## What this task involves
Restate the entries below exactly, and keep all images out of the answer.
■ ■ ■ ■
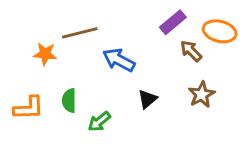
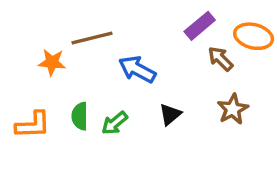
green arrow: (99, 122) -> (115, 123), moved

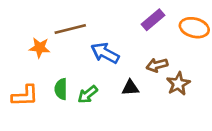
brown arrow: (221, 59) -> (157, 65), moved, turned -60
black triangle: (170, 114) -> (130, 88), turned 36

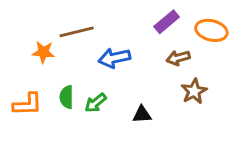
blue arrow: (105, 53) -> (114, 58), turned -40
brown arrow: (157, 65) -> (178, 58), moved
black triangle: (130, 88) -> (142, 114), moved

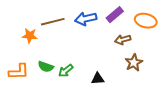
blue arrow: (114, 58) -> (86, 19), moved
green semicircle: (67, 97) -> (46, 67), turned -70

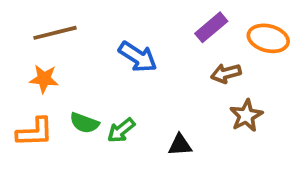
blue arrow: (86, 19) -> (138, 57), moved, turned -135
brown line: (53, 22) -> (55, 33), moved
orange star: (30, 36) -> (44, 79), moved

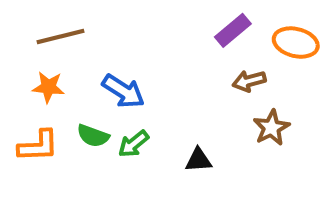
blue arrow: (138, 57) -> (123, 91), moved

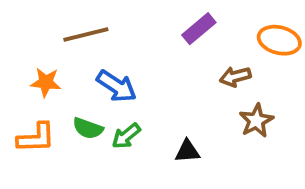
purple rectangle: (233, 30) -> (199, 29), moved
brown line: (61, 36) -> (86, 34), moved

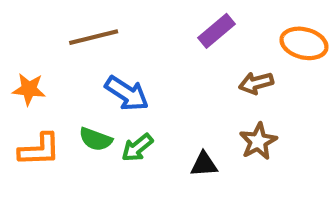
orange star: (46, 82) -> (29, 89), moved
brown star: (256, 121) -> (258, 141), moved

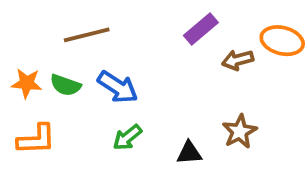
brown arrow: (256, 83) -> (238, 60), moved
green semicircle: (96, 139) -> (65, 85), moved

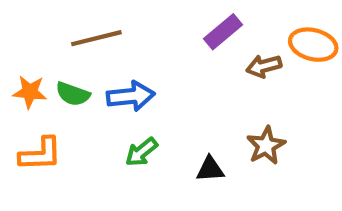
blue arrow: (118, 87) -> (131, 96), turned -39

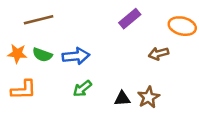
brown line: (96, 38) -> (39, 20), moved
brown arrow: (264, 66) -> (158, 54), moved
brown star: (266, 146) -> (148, 97), moved

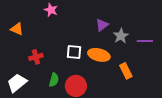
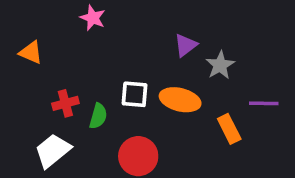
purple line: (145, 41) -> (264, 103), moved
green semicircle: (54, 80) -> (98, 116), moved
white trapezoid: (17, 83) -> (53, 151), moved

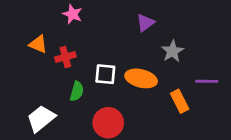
purple triangle: (186, 45) -> (145, 23), moved
orange triangle: (31, 52) -> (38, 44), moved
red cross: (65, 103) -> (65, 57), moved

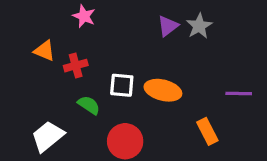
gray star: (173, 51) -> (199, 26), moved
green semicircle: (77, 91) -> (89, 105), turned -72
orange rectangle: (180, 101) -> (207, 131), moved

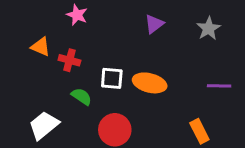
gray star: (199, 26) -> (209, 28), moved
red cross: (76, 66) -> (69, 60), turned 30
orange rectangle: (207, 131) -> (199, 131), moved

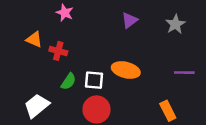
white square: (112, 78) -> (94, 80), moved
green semicircle: (82, 97) -> (69, 81), turned 90

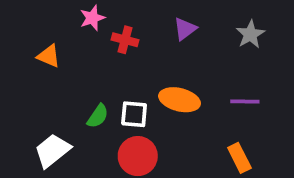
pink star: (65, 13) -> (92, 18), turned 30
red cross: (58, 51) -> (125, 40), moved
purple line: (184, 73) -> (245, 102), moved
■ ■ ■ ■
## Your solution
green arrow: (99, 122) -> (115, 123), moved

brown arrow: (221, 59) -> (157, 65), moved, turned -60
black triangle: (170, 114) -> (130, 88), turned 36

blue arrow: (105, 53) -> (114, 58), turned -40
brown arrow: (157, 65) -> (178, 58), moved
black triangle: (130, 88) -> (142, 114), moved

blue arrow: (114, 58) -> (86, 19), moved
green semicircle: (67, 97) -> (46, 67), turned -70

blue arrow: (86, 19) -> (138, 57), moved, turned -135
brown line: (53, 22) -> (55, 33), moved
orange star: (30, 36) -> (44, 79), moved

blue arrow: (138, 57) -> (123, 91), moved

purple rectangle: (233, 30) -> (199, 29), moved
brown line: (61, 36) -> (86, 34), moved

orange star: (46, 82) -> (29, 89), moved
brown star: (256, 121) -> (258, 141), moved

brown arrow: (256, 83) -> (238, 60), moved
green semicircle: (96, 139) -> (65, 85), moved

blue arrow: (118, 87) -> (131, 96), turned -39

brown line: (96, 38) -> (39, 20), moved
brown arrow: (264, 66) -> (158, 54), moved
brown star: (266, 146) -> (148, 97), moved

purple line: (145, 41) -> (264, 103), moved
green semicircle: (54, 80) -> (98, 116), moved
white trapezoid: (17, 83) -> (53, 151), moved

purple triangle: (186, 45) -> (145, 23), moved
orange triangle: (31, 52) -> (38, 44), moved
red cross: (65, 103) -> (65, 57), moved

gray star: (173, 51) -> (199, 26), moved
green semicircle: (77, 91) -> (89, 105), turned -72
orange rectangle: (180, 101) -> (207, 131), moved

gray star: (199, 26) -> (209, 28), moved
red cross: (76, 66) -> (69, 60), turned 30
orange rectangle: (207, 131) -> (199, 131), moved

white square: (112, 78) -> (94, 80), moved
green semicircle: (82, 97) -> (69, 81), turned 90

pink star: (65, 13) -> (92, 18), turned 30
red cross: (58, 51) -> (125, 40), moved
purple line: (184, 73) -> (245, 102), moved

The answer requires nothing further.